• **Exercise objective**:
After finding "(701, 185) = (467, 166): white" in a line below, print that line and the rest of the lines exactly, leaving out all pictures.

• **Supplied information**:

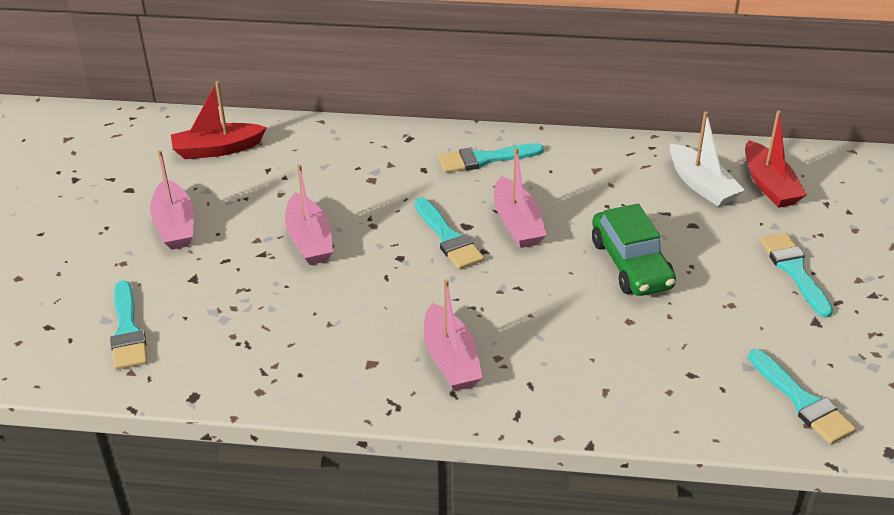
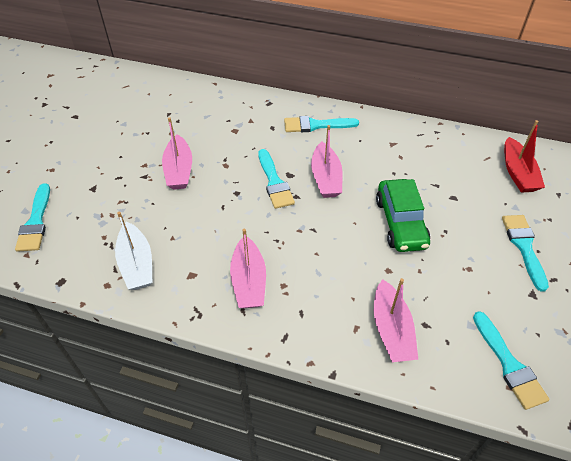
camera: 10 degrees right, 10 degrees up
(175, 225) = (95, 146): pink boat -> pink boat (391, 329)
(217, 149) = (141, 95): red boat -> none
(701, 185) = (467, 166): white boat -> white boat (137, 264)

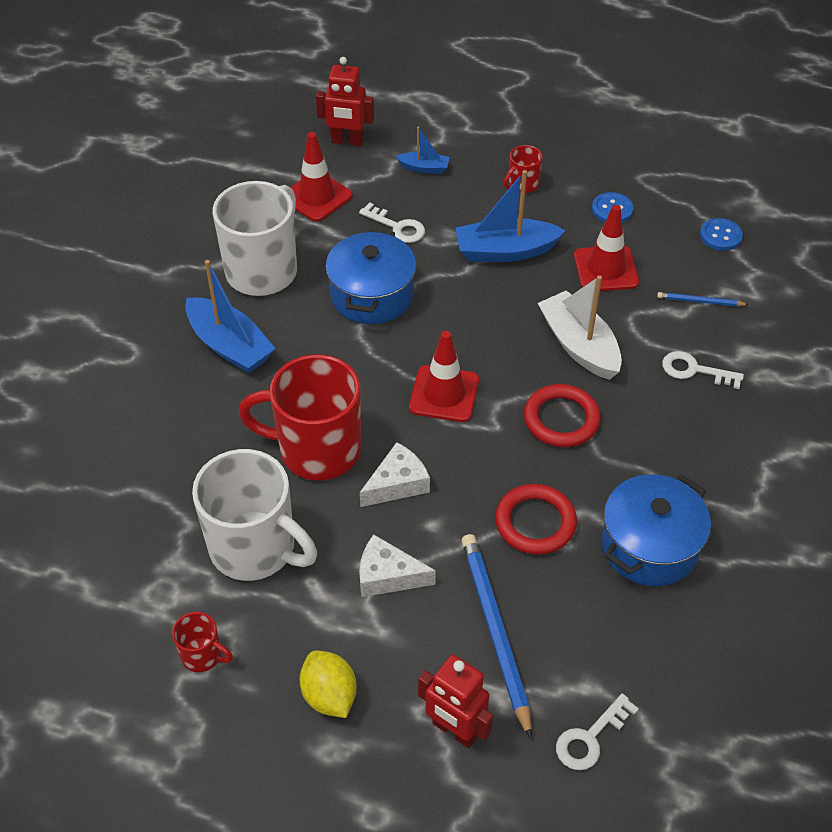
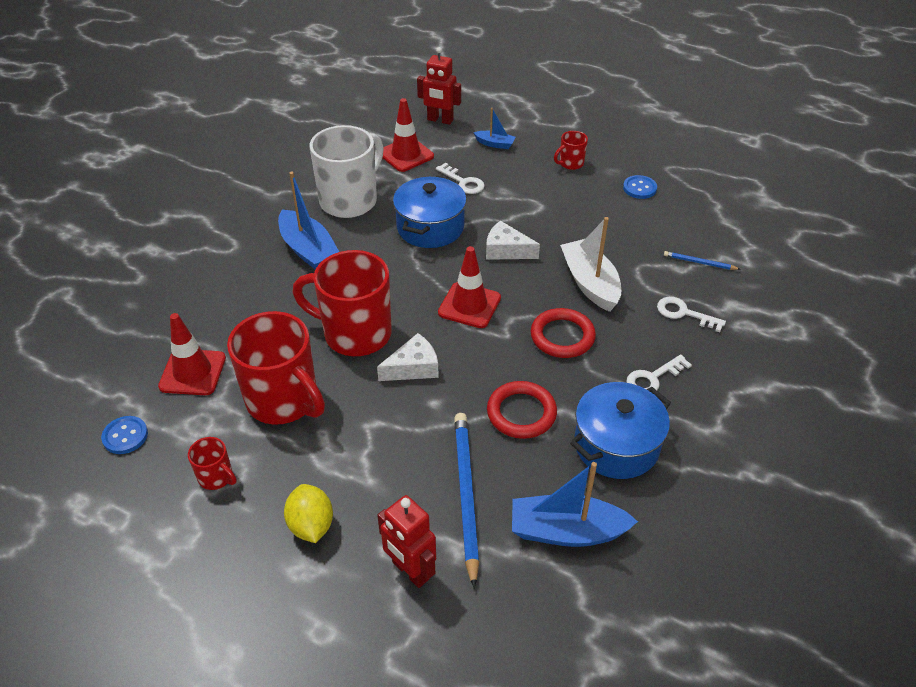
camera: 10 degrees right, 5 degrees down
(255, 548) = (284, 401): white mug -> red mug
(387, 576) = (386, 437): white cheese -> white cheese (506, 250)
(505, 251) = (545, 208): blue boat -> blue boat (566, 531)
(590, 738) = (528, 596): white key -> white key (653, 378)
(606, 269) = (625, 230): red traffic cone -> red traffic cone (193, 372)
(720, 236) = (726, 217): blue button -> blue button (125, 436)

• **The answer**:
(701, 185) = (467, 166): white boat -> white boat (137, 264)

camera: 10 degrees right, 5 degrees down
(255, 548) = (284, 401): white mug -> red mug
(387, 576) = (386, 437): white cheese -> white cheese (506, 250)
(505, 251) = (545, 208): blue boat -> blue boat (566, 531)
(590, 738) = (528, 596): white key -> white key (653, 378)
(606, 269) = (625, 230): red traffic cone -> red traffic cone (193, 372)
(720, 236) = (726, 217): blue button -> blue button (125, 436)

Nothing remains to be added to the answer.